--- Exercise prompt ---
Each line from the one containing "camera: 55 degrees right, 20 degrees up" through the last line of the records below is to be set down exactly; the rest stays out.

--- Records for processing ---
• • • • • • •

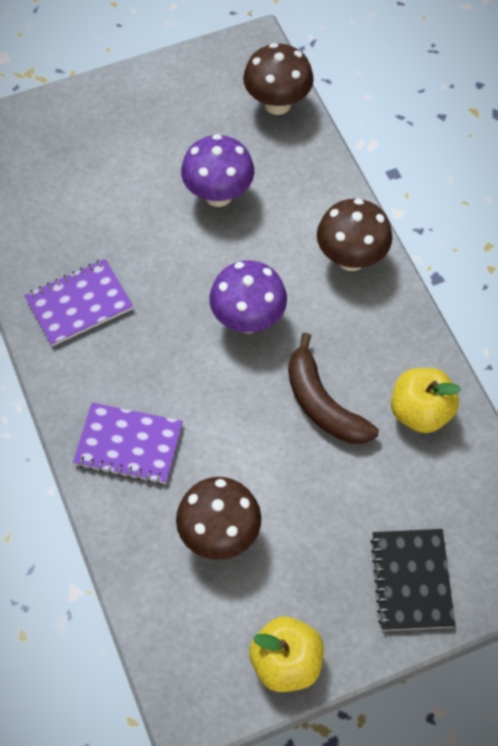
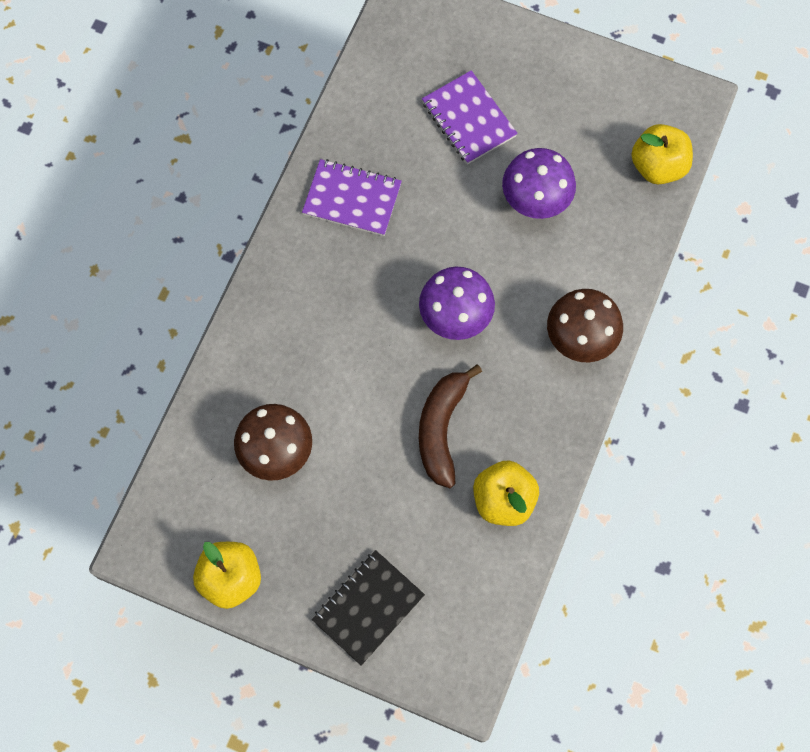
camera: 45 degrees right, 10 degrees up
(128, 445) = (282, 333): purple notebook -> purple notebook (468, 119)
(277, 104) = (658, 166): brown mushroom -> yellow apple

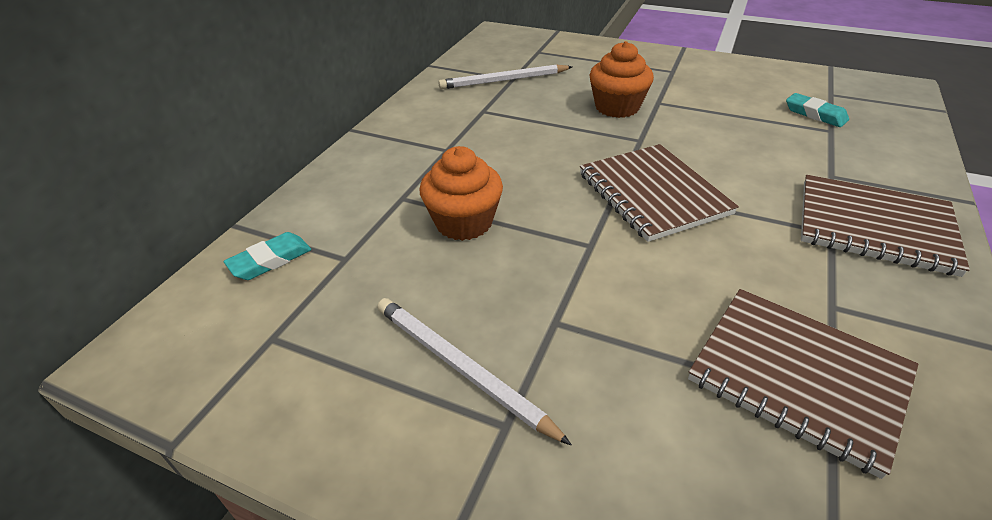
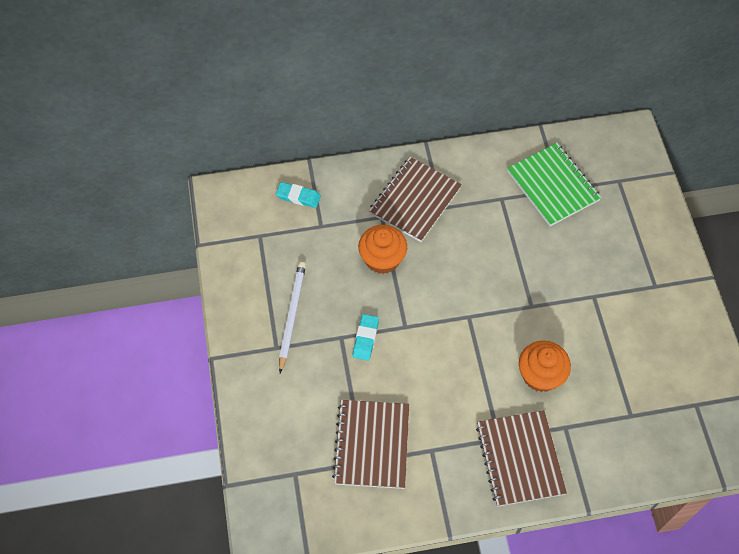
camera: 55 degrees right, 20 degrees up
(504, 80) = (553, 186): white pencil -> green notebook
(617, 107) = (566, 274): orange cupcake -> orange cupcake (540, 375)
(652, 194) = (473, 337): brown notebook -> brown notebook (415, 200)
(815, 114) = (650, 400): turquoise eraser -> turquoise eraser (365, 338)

• • • • • • •

--- Completed exercise ---
camera: 55 degrees right, 20 degrees up
(504, 80) = (553, 186): white pencil -> green notebook
(617, 107) = (566, 274): orange cupcake -> orange cupcake (540, 375)
(652, 194) = (473, 337): brown notebook -> brown notebook (415, 200)
(815, 114) = (650, 400): turquoise eraser -> turquoise eraser (365, 338)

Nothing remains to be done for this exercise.